• _AIM OF THE EXERCISE_:
The records follow. Print, word for word, the first line through the "white ruler: 1 -> 4" line.

Records contained in a dataset:
########################################

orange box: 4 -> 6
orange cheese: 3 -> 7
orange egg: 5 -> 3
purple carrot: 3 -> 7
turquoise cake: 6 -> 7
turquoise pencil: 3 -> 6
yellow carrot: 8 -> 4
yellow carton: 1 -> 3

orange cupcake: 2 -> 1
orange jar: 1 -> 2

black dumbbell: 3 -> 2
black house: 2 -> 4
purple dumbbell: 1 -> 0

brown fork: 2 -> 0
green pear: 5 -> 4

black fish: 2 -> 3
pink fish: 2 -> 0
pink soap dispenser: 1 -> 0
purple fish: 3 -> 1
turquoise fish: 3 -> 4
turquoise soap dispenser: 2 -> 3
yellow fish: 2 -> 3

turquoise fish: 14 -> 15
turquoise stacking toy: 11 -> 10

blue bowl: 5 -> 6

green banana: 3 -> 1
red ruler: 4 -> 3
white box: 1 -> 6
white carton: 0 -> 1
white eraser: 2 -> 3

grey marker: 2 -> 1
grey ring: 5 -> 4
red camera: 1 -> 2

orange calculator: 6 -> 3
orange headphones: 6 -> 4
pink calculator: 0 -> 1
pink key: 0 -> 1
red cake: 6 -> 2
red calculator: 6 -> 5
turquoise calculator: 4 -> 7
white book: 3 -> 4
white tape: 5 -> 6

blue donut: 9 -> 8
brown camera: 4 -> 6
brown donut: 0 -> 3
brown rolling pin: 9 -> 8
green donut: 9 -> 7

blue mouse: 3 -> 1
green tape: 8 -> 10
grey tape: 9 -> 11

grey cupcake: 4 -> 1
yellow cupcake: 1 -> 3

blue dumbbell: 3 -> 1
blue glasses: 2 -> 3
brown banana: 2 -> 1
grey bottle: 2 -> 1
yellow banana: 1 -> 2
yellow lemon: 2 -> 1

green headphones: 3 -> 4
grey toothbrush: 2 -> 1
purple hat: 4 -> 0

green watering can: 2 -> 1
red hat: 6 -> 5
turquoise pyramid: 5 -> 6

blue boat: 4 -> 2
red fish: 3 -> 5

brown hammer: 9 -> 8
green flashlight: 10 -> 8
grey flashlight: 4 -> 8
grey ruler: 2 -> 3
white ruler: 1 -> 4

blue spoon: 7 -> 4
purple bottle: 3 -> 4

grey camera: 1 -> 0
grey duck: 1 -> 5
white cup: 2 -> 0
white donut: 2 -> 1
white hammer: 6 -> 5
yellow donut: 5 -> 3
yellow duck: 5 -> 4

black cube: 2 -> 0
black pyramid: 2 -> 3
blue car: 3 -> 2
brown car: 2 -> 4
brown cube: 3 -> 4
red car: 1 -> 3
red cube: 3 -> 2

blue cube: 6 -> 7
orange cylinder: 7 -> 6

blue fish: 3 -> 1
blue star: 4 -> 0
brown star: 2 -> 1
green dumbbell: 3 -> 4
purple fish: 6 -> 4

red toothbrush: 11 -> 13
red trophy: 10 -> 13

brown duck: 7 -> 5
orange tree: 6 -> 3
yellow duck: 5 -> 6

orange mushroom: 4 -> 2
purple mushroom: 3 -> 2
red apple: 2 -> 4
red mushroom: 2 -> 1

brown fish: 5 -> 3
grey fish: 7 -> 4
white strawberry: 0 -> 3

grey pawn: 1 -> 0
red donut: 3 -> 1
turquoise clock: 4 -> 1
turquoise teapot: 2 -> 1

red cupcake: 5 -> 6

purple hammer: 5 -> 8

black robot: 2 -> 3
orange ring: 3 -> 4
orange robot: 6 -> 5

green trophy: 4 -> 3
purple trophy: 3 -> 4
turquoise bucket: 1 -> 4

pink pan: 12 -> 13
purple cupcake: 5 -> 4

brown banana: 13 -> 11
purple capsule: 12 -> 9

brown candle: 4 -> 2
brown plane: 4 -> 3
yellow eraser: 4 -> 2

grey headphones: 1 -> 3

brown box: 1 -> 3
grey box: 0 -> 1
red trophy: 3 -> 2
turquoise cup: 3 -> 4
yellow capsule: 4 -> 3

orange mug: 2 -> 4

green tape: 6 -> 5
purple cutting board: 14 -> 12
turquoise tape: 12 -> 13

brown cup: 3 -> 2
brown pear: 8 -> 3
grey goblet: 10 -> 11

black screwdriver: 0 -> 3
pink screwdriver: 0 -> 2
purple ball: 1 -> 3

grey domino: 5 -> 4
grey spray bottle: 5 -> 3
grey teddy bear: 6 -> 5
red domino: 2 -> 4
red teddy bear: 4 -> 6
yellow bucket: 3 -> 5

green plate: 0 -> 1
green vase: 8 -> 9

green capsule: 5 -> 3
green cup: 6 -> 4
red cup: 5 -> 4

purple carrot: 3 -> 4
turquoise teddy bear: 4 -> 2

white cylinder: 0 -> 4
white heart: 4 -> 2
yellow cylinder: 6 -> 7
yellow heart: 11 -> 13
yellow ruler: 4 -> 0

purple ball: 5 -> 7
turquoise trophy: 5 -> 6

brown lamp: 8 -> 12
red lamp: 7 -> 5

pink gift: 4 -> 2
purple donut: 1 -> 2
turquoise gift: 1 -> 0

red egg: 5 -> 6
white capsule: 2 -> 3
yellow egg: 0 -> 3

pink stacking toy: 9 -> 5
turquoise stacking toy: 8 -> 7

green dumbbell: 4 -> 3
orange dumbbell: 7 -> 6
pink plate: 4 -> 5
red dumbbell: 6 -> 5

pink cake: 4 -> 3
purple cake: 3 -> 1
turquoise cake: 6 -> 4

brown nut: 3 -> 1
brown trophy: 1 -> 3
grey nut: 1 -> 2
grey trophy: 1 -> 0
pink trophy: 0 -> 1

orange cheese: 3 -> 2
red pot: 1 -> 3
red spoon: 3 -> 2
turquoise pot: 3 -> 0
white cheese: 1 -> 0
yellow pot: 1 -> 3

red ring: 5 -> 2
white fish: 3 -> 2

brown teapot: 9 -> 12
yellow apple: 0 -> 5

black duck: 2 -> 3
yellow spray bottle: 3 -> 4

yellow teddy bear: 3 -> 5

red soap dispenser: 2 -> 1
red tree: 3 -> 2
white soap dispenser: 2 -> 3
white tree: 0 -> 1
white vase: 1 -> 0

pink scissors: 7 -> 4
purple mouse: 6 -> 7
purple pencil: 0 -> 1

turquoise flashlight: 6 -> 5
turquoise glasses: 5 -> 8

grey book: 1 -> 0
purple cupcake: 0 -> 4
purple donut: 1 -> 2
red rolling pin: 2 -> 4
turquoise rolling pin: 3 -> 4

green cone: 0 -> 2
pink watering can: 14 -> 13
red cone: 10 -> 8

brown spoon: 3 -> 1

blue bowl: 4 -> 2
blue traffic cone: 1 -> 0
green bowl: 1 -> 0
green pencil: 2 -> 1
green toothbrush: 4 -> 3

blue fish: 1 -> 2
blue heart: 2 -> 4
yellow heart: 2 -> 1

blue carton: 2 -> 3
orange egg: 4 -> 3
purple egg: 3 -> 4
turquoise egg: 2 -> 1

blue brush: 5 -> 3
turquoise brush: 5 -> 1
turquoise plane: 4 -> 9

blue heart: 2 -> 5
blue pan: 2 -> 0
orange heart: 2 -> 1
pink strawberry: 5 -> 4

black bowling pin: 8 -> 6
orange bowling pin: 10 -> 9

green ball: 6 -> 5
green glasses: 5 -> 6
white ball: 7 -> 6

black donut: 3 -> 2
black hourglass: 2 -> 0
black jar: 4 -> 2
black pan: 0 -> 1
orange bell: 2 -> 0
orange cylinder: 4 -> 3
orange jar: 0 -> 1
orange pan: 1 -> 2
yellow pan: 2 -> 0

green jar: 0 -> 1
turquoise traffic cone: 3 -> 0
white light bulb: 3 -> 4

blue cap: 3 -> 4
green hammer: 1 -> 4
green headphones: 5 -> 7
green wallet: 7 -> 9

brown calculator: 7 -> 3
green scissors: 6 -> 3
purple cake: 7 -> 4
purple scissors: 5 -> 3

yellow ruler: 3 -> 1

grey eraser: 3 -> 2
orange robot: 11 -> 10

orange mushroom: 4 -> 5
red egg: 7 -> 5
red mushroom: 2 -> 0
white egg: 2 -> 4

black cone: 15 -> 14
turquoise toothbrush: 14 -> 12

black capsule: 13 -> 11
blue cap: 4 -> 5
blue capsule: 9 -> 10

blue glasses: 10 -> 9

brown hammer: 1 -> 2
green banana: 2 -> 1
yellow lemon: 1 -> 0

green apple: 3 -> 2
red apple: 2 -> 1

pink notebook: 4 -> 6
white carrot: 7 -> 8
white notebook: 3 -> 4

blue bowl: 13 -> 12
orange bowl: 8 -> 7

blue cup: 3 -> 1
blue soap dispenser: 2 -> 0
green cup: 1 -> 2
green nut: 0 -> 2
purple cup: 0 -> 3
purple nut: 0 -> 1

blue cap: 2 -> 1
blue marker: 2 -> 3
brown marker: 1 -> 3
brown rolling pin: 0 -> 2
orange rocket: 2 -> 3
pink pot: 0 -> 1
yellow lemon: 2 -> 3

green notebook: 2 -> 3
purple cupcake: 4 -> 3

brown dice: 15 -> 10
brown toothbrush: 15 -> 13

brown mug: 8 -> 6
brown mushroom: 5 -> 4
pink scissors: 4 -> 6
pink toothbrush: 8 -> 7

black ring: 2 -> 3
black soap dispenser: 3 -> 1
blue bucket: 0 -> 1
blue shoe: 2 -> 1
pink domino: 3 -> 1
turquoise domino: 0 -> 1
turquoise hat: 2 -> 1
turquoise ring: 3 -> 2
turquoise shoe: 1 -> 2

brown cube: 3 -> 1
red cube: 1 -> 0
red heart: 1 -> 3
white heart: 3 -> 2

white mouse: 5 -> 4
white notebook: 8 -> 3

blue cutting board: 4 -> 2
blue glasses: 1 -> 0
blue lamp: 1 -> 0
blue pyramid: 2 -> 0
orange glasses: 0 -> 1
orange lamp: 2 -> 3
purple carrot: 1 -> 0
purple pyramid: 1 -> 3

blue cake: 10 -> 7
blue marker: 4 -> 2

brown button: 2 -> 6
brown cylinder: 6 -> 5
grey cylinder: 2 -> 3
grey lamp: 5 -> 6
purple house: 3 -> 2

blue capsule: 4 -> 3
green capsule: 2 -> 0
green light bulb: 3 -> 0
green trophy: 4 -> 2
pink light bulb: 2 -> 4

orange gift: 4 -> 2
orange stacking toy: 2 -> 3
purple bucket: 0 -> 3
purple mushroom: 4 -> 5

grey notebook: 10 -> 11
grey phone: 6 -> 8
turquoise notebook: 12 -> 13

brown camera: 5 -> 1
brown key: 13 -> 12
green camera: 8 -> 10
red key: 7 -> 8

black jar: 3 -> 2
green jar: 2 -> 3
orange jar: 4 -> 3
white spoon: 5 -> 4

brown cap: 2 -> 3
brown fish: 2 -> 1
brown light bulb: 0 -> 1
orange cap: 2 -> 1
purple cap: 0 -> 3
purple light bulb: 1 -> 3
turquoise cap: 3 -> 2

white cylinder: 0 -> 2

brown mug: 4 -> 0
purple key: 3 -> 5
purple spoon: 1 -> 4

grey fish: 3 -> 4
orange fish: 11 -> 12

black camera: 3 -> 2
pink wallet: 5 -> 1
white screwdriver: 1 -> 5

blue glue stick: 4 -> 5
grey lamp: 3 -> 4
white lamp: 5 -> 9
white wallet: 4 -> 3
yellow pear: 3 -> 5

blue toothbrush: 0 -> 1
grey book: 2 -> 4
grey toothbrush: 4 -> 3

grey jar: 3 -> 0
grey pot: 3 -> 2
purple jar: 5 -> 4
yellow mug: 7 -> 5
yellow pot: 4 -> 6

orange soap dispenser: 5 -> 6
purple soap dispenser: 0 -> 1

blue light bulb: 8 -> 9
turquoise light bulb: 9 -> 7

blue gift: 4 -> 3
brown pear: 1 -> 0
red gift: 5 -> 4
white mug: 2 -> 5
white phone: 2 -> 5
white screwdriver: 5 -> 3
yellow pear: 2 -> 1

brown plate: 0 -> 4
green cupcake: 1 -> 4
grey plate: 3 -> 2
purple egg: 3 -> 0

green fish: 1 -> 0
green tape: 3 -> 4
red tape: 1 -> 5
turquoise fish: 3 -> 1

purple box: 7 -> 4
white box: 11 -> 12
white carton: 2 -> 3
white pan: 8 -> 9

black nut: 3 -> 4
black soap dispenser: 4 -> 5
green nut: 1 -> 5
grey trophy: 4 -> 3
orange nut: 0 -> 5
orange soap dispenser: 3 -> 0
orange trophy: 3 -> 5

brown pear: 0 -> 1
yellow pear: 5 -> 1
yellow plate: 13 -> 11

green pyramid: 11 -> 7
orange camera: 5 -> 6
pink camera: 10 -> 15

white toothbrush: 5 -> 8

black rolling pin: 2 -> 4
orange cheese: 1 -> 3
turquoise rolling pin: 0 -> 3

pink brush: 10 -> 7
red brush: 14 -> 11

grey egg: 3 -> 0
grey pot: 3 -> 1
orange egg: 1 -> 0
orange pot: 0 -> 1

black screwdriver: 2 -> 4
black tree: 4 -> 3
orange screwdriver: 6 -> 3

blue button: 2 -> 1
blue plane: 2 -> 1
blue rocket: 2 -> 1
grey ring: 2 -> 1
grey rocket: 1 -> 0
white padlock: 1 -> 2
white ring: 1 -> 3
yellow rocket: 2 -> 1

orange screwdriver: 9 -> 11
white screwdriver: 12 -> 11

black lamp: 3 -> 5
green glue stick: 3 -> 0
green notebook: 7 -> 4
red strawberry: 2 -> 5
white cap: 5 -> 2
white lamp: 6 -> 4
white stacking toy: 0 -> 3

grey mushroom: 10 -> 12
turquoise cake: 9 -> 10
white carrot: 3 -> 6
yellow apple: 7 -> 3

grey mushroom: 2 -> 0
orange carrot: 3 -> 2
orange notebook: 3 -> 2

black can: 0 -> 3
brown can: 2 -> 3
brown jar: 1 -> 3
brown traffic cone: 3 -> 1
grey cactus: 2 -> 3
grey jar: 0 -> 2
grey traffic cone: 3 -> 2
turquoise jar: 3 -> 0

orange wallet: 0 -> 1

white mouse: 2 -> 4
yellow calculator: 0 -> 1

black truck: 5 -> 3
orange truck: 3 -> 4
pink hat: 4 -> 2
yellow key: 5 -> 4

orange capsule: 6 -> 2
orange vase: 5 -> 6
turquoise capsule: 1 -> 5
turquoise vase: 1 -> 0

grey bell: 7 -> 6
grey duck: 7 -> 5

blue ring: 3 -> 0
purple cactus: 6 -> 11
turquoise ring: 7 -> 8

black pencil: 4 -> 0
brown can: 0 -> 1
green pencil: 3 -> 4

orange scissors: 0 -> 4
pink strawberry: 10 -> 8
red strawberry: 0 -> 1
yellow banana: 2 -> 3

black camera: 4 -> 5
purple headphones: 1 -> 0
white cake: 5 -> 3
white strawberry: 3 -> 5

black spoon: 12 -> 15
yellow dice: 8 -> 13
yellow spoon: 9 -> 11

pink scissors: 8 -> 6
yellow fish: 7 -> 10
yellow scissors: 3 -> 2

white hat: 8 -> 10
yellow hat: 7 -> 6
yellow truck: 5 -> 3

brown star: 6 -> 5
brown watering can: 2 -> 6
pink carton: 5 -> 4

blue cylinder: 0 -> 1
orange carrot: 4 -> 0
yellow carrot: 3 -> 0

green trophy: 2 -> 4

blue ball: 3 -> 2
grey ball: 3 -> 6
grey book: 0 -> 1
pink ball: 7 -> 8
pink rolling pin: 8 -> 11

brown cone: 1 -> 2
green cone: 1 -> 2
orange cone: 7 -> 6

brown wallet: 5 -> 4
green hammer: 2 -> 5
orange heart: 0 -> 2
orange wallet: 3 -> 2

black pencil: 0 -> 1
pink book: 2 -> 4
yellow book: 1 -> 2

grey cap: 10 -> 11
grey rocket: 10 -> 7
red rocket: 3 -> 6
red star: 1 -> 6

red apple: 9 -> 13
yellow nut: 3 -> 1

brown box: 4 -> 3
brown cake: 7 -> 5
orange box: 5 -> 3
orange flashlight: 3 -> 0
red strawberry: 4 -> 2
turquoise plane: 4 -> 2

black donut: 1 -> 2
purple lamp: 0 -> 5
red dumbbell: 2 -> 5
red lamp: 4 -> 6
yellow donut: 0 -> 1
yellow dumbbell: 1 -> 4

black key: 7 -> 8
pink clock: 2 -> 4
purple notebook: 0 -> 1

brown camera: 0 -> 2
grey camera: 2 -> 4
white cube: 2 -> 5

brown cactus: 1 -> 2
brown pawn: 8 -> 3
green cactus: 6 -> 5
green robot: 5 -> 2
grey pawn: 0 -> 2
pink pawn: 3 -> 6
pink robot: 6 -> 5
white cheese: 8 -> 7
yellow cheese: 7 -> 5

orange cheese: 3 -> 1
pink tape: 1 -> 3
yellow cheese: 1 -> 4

########################################

• _COMPLETED EXERCISE_:
orange box: 4 -> 6
orange cheese: 3 -> 7
orange egg: 5 -> 3
purple carrot: 3 -> 7
turquoise cake: 6 -> 7
turquoise pencil: 3 -> 6
yellow carrot: 8 -> 4
yellow carton: 1 -> 3

orange cupcake: 2 -> 1
orange jar: 1 -> 2

black dumbbell: 3 -> 2
black house: 2 -> 4
purple dumbbell: 1 -> 0

brown fork: 2 -> 0
green pear: 5 -> 4

black fish: 2 -> 3
pink fish: 2 -> 0
pink soap dispenser: 1 -> 0
purple fish: 3 -> 1
turquoise fish: 3 -> 4
turquoise soap dispenser: 2 -> 3
yellow fish: 2 -> 3

turquoise fish: 14 -> 15
turquoise stacking toy: 11 -> 10

blue bowl: 5 -> 6

green banana: 3 -> 1
red ruler: 4 -> 3
white box: 1 -> 6
white carton: 0 -> 1
white eraser: 2 -> 3

grey marker: 2 -> 1
grey ring: 5 -> 4
red camera: 1 -> 2

orange calculator: 6 -> 3
orange headphones: 6 -> 4
pink calculator: 0 -> 1
pink key: 0 -> 1
red cake: 6 -> 2
red calculator: 6 -> 5
turquoise calculator: 4 -> 7
white book: 3 -> 4
white tape: 5 -> 6

blue donut: 9 -> 8
brown camera: 4 -> 6
brown donut: 0 -> 3
brown rolling pin: 9 -> 8
green donut: 9 -> 7

blue mouse: 3 -> 1
green tape: 8 -> 10
grey tape: 9 -> 11

grey cupcake: 4 -> 1
yellow cupcake: 1 -> 3

blue dumbbell: 3 -> 1
blue glasses: 2 -> 3
brown banana: 2 -> 1
grey bottle: 2 -> 1
yellow banana: 1 -> 2
yellow lemon: 2 -> 1

green headphones: 3 -> 4
grey toothbrush: 2 -> 1
purple hat: 4 -> 0

green watering can: 2 -> 1
red hat: 6 -> 5
turquoise pyramid: 5 -> 6

blue boat: 4 -> 2
red fish: 3 -> 5

brown hammer: 9 -> 8
green flashlight: 10 -> 8
grey flashlight: 4 -> 8
grey ruler: 2 -> 3
white ruler: 1 -> 4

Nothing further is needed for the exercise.